◆ **Records for the task**:
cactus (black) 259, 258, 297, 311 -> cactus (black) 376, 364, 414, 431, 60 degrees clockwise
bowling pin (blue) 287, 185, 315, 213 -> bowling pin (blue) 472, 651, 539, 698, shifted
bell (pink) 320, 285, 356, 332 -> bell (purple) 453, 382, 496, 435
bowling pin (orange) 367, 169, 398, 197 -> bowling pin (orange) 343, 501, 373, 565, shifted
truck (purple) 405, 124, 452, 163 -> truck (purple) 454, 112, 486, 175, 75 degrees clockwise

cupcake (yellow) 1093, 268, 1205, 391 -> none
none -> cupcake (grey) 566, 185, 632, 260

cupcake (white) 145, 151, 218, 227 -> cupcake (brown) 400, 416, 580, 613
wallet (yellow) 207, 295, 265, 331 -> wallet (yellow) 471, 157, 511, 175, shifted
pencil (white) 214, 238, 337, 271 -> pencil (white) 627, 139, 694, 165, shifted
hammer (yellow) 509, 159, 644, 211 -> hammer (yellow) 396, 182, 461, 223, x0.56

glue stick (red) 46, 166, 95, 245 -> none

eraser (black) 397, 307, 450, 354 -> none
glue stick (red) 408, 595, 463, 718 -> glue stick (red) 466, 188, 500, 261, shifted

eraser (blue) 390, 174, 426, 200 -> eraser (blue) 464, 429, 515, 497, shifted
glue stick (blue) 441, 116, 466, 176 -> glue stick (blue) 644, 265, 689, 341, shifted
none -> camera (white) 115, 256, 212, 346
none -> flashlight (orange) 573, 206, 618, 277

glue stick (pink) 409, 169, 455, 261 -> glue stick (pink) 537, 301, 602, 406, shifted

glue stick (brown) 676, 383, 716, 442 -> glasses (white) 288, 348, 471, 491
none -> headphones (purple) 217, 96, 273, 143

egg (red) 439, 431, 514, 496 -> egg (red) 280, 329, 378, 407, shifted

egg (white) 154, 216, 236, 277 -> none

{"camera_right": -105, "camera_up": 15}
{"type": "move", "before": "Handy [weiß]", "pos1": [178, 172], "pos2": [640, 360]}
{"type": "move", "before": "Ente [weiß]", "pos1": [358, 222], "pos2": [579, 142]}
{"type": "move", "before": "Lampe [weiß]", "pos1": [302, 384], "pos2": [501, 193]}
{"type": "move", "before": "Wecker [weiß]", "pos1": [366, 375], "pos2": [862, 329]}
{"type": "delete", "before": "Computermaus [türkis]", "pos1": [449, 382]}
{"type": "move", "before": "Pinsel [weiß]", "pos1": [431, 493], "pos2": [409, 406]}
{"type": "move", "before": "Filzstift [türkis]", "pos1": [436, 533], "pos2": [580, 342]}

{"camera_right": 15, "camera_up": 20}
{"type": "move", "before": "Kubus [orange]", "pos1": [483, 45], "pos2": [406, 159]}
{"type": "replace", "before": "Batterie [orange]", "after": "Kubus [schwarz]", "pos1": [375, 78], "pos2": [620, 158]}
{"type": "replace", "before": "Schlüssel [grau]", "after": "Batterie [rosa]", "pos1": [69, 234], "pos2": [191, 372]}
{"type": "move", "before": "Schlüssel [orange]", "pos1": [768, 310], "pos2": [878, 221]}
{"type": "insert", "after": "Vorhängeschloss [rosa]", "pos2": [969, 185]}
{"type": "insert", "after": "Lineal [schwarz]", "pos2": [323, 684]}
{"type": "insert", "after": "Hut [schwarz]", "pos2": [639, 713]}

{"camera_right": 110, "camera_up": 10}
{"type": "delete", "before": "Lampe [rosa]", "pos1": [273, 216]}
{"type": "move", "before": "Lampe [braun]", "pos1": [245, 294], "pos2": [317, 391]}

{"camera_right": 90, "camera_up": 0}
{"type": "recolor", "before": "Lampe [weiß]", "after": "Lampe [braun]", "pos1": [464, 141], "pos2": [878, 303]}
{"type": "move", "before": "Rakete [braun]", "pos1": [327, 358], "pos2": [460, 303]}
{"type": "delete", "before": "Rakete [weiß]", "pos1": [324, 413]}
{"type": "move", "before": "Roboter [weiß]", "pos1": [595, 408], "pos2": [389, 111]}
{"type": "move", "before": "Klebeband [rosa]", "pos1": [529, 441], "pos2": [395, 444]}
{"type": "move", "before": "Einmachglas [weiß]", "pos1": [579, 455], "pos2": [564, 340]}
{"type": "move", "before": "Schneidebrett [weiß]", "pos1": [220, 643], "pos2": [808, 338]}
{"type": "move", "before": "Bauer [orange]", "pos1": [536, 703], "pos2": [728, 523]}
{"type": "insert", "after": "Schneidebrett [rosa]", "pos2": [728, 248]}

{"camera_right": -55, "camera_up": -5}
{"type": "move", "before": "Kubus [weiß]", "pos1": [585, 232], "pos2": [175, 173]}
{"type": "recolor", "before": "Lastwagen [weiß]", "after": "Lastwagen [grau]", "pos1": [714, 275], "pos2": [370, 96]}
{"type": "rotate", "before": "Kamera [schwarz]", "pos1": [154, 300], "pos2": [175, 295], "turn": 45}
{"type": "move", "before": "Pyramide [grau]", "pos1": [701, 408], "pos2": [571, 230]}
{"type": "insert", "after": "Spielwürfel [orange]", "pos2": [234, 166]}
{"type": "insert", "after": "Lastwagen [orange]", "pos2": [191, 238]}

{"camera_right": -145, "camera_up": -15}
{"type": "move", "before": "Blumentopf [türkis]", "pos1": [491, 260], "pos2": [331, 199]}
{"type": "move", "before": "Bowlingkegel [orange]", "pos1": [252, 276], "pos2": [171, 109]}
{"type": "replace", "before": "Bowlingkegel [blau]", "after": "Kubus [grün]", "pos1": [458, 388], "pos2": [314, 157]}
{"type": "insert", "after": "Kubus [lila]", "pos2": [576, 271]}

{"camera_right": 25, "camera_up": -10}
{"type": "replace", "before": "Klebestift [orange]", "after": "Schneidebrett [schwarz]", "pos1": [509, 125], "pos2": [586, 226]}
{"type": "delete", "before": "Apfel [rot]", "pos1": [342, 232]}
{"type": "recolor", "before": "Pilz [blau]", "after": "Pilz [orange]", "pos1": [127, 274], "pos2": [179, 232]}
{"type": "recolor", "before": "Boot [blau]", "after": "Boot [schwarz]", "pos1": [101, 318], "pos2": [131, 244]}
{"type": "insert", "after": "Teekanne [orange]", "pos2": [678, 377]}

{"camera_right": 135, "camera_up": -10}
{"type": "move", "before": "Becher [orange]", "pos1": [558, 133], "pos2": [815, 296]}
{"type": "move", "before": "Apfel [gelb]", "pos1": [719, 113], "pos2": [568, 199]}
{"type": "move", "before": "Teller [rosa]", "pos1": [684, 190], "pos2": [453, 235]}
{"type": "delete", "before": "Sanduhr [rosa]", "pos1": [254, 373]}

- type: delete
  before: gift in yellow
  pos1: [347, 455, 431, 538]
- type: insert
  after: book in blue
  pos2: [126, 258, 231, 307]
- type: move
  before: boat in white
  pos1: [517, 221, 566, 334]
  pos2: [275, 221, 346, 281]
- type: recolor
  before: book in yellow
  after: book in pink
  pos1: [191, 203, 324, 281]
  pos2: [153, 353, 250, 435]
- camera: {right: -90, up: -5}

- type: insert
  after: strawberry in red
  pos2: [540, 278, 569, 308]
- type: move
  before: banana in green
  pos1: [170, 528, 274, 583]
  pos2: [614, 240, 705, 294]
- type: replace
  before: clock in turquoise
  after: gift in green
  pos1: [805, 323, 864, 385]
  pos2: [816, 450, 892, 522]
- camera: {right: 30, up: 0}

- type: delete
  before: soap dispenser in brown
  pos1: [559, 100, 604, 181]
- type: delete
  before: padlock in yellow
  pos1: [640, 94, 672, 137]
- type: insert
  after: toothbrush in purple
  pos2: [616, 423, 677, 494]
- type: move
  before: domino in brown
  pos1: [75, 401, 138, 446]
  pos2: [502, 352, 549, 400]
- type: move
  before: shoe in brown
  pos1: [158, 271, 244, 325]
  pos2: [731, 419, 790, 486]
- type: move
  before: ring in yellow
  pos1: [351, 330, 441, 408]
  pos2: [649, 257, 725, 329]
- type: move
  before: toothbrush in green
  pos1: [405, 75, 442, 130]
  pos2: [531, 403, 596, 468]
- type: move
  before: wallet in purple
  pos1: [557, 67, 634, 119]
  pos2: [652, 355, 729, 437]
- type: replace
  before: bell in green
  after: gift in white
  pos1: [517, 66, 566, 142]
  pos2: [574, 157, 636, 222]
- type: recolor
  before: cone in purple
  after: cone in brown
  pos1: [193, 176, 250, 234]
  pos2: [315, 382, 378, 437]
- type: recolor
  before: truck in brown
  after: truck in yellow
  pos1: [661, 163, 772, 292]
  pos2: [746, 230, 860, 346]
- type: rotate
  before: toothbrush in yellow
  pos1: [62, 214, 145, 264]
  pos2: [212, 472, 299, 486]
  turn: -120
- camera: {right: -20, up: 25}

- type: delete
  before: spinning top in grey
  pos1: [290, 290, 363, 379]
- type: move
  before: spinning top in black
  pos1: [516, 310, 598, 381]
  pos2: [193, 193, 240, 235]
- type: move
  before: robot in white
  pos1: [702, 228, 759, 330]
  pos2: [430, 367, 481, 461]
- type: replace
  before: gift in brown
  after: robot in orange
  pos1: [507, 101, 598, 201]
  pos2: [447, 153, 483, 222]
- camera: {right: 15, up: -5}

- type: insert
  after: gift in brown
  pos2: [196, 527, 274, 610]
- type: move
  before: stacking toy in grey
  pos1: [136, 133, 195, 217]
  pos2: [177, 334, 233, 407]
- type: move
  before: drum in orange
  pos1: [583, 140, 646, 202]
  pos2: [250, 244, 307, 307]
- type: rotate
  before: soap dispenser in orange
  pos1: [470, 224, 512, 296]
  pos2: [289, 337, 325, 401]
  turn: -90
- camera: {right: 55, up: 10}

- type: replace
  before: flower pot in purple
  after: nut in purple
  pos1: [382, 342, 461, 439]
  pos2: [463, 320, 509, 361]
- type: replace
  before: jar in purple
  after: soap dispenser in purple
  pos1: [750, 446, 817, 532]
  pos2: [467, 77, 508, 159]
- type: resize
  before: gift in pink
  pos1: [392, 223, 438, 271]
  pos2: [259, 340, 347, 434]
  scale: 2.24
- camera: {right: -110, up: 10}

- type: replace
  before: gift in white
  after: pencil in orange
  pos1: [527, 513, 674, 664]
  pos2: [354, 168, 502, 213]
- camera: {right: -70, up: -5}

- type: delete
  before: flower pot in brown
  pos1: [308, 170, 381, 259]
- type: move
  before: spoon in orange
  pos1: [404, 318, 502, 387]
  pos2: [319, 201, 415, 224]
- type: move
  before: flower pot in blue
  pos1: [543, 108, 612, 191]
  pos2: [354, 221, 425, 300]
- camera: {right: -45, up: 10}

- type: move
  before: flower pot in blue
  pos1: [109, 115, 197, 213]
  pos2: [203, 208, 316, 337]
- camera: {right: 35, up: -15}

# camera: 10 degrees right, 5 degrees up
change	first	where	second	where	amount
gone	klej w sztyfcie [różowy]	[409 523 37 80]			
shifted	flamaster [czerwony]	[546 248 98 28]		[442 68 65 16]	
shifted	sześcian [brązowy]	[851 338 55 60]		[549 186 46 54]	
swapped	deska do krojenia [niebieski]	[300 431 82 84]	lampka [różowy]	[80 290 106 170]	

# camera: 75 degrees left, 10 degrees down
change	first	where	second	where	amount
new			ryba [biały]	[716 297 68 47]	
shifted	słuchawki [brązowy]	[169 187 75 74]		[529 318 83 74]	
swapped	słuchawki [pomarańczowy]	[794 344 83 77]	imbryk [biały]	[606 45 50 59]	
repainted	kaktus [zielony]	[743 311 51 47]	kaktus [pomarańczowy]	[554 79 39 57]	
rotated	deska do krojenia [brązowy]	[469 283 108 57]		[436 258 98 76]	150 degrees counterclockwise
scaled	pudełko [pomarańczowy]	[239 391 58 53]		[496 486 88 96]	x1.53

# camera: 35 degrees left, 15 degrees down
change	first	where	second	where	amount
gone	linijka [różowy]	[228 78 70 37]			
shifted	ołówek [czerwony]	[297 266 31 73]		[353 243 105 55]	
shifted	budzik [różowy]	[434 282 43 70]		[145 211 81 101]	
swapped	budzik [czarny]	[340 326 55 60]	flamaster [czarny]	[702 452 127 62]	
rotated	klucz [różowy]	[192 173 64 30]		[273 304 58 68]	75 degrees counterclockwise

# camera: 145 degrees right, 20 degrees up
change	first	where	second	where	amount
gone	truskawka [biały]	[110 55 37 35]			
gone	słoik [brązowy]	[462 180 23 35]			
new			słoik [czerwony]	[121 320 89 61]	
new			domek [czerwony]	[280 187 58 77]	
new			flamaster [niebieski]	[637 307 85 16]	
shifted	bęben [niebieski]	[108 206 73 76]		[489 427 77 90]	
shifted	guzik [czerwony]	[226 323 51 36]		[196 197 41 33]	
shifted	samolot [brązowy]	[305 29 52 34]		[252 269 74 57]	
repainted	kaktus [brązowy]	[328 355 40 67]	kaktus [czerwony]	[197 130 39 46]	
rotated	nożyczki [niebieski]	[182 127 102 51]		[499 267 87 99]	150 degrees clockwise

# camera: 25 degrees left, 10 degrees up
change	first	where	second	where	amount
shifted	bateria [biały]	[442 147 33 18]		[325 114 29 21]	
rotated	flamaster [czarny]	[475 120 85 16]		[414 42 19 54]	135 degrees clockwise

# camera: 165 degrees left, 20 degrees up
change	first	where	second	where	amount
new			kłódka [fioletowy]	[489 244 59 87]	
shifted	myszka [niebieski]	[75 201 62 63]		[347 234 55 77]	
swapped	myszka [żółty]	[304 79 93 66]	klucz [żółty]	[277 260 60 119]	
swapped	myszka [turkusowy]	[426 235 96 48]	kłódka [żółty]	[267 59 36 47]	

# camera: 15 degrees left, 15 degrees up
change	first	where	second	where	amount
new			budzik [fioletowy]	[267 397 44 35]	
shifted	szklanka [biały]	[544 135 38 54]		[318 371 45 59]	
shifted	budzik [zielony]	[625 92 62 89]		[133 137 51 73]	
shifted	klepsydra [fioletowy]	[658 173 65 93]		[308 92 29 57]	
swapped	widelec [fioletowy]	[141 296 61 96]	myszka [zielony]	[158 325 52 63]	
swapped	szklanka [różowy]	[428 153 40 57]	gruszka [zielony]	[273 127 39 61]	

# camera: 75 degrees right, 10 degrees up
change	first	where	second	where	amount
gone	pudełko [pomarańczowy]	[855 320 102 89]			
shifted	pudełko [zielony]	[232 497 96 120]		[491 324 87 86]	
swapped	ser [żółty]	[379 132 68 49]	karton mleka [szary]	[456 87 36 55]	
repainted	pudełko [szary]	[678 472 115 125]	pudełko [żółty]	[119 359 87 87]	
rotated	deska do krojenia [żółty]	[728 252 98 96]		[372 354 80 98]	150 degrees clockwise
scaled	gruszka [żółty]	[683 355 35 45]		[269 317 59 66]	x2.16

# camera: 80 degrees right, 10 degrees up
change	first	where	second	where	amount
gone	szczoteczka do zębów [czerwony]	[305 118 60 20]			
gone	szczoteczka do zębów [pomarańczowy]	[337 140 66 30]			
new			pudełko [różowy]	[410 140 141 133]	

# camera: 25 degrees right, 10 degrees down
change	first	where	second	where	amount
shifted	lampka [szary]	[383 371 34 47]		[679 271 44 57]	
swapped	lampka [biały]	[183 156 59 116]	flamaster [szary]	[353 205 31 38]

◆ **Your assignment**: With the first line of the records as the start and the line holding "bowling pin (orange) 367, 169, 398, 197" as the end, please copy exactly those lines and no others.

◆ **Response area**:
cactus (black) 259, 258, 297, 311 -> cactus (black) 376, 364, 414, 431, 60 degrees clockwise
bowling pin (blue) 287, 185, 315, 213 -> bowling pin (blue) 472, 651, 539, 698, shifted
bell (pink) 320, 285, 356, 332 -> bell (purple) 453, 382, 496, 435
bowling pin (orange) 367, 169, 398, 197 -> bowling pin (orange) 343, 501, 373, 565, shifted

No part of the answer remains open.